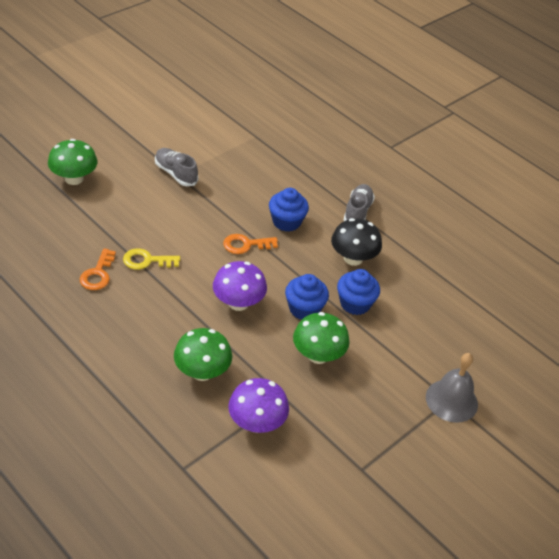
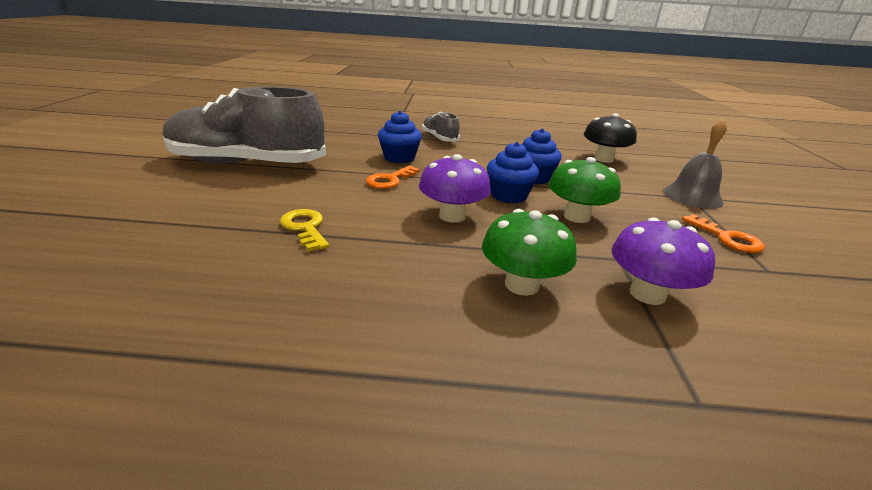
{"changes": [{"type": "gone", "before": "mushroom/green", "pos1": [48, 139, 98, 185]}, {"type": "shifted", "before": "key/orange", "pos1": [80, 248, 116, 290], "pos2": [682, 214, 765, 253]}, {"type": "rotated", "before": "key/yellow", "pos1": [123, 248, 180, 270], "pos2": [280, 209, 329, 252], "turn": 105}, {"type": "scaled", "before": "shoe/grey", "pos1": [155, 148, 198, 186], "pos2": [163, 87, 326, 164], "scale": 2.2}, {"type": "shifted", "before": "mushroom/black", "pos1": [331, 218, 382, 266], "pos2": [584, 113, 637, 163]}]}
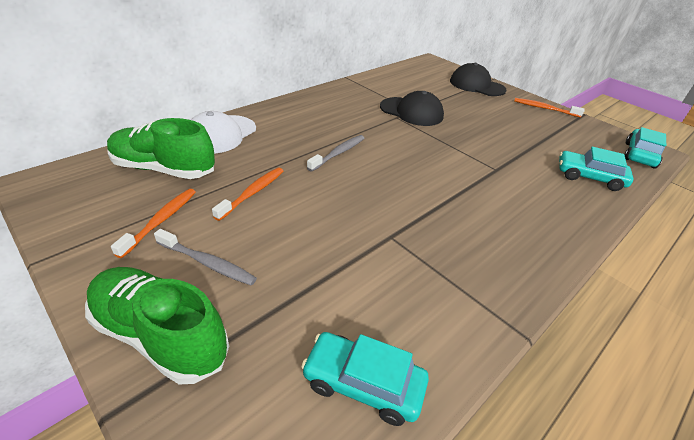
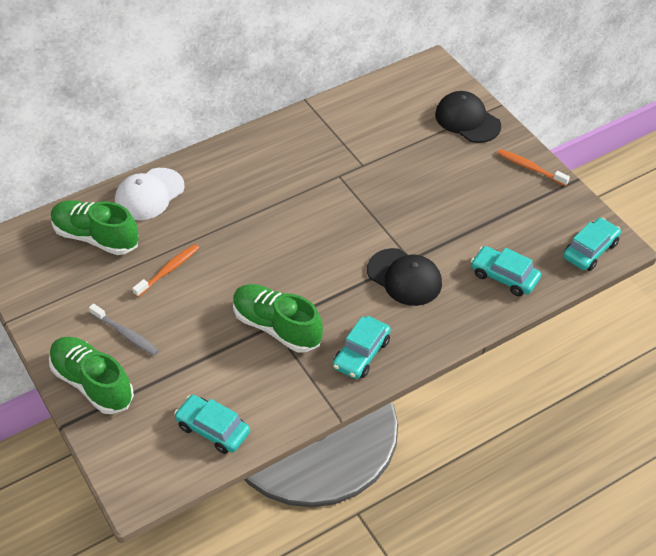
{"changes": [{"type": "gone", "before": "toothbrush/orange", "pos1": [111, 189, 196, 258]}, {"type": "gone", "before": "toothbrush/grey", "pos1": [307, 135, 364, 172]}, {"type": "shifted", "before": "cap/black", "pos1": [380, 91, 444, 126], "pos2": [367, 248, 442, 306]}, {"type": "new", "after": "shoe/green", "pos2": [233, 284, 323, 353]}, {"type": "new", "after": "car/turquoise", "pos2": [333, 316, 391, 379]}]}
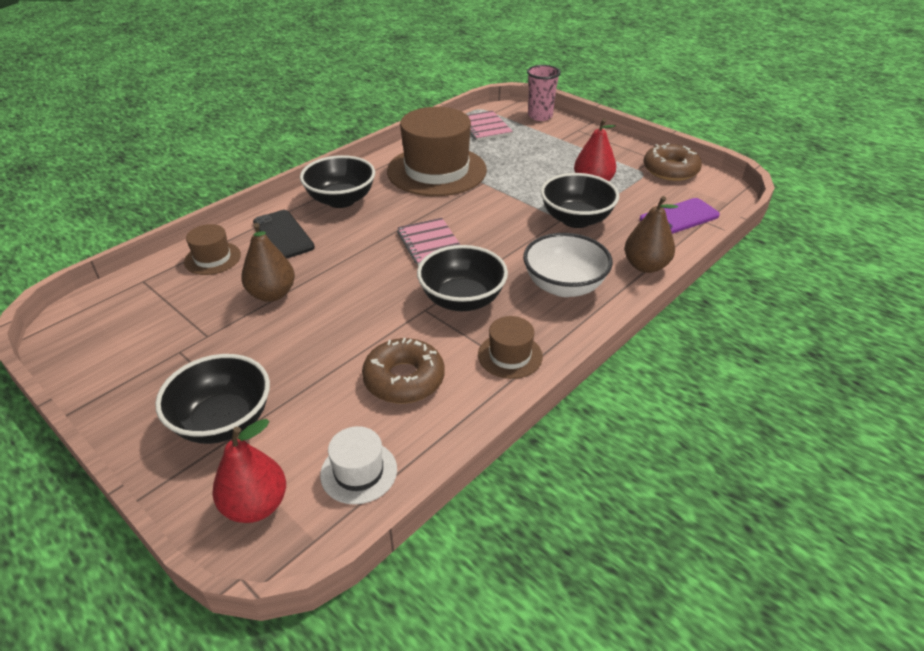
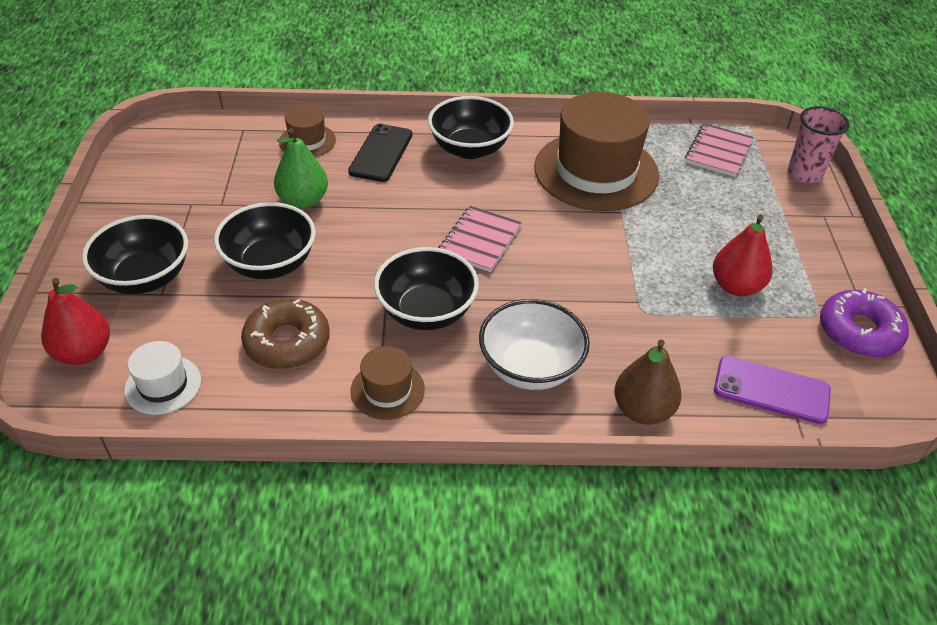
{"changes": [{"type": "repainted", "before": "pear/brown", "after": "pear/green", "pos1": [241, 223, 295, 302], "pos2": [274, 128, 328, 209]}, {"type": "shifted", "before": "bowl/black", "pos1": [541, 173, 619, 228], "pos2": [214, 202, 316, 279]}, {"type": "repainted", "before": "donut/brown", "after": "donut/purple", "pos1": [644, 143, 702, 181], "pos2": [820, 288, 909, 358]}]}
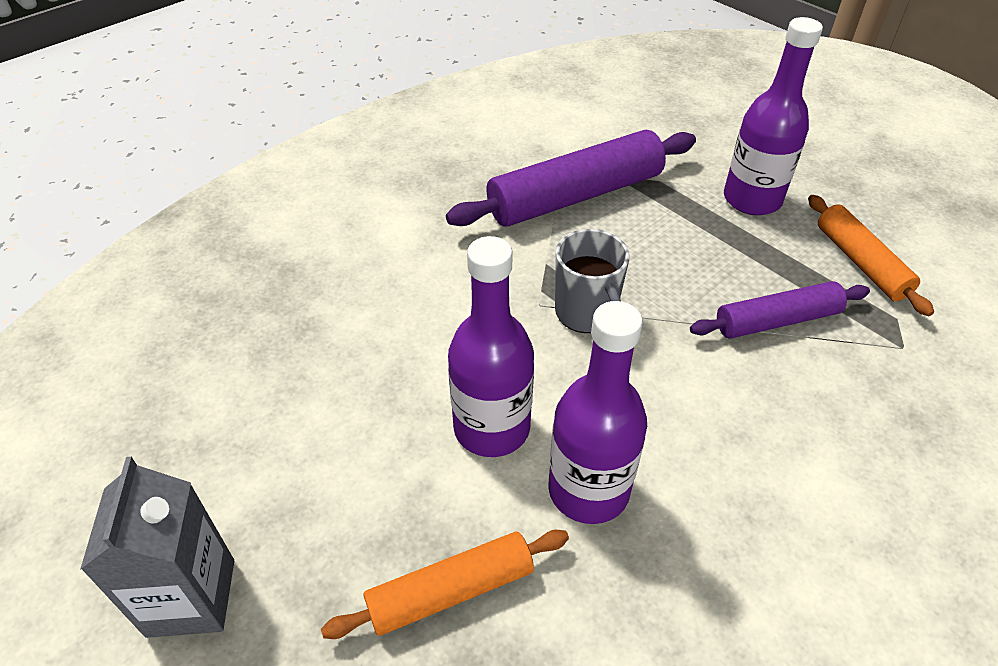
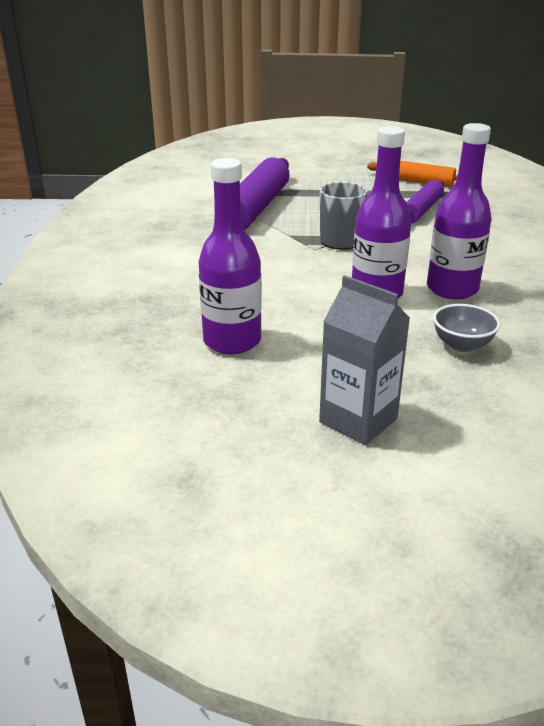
{"changes": [{"type": "swapped", "before": "rolling pin/orange", "after": "bowl/grey", "pos1": [321, 530, 569, 639], "pos2": [433, 304, 500, 352]}, {"type": "shifted", "before": "bottle/purple", "pos1": [724, 17, 823, 215], "pos2": [198, 158, 262, 354]}]}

[What is needed]
Some lines in the data above hold the string "gone". Find and copy each of them.

[Response for this exercise]
{"changes": [{"type": "gone", "before": "mushroom/green", "pos1": [48, 139, 98, 185]}, {"type": "shifted", "before": "key/orange", "pos1": [80, 248, 116, 290], "pos2": [682, 214, 765, 253]}, {"type": "rotated", "before": "key/yellow", "pos1": [123, 248, 180, 270], "pos2": [280, 209, 329, 252], "turn": 105}, {"type": "scaled", "before": "shoe/grey", "pos1": [155, 148, 198, 186], "pos2": [163, 87, 326, 164], "scale": 2.2}, {"type": "shifted", "before": "mushroom/black", "pos1": [331, 218, 382, 266], "pos2": [584, 113, 637, 163]}]}
{"changes": [{"type": "gone", "before": "toothbrush/orange", "pos1": [111, 189, 196, 258]}, {"type": "gone", "before": "toothbrush/grey", "pos1": [307, 135, 364, 172]}, {"type": "shifted", "before": "cap/black", "pos1": [380, 91, 444, 126], "pos2": [367, 248, 442, 306]}, {"type": "new", "after": "shoe/green", "pos2": [233, 284, 323, 353]}, {"type": "new", "after": "car/turquoise", "pos2": [333, 316, 391, 379]}]}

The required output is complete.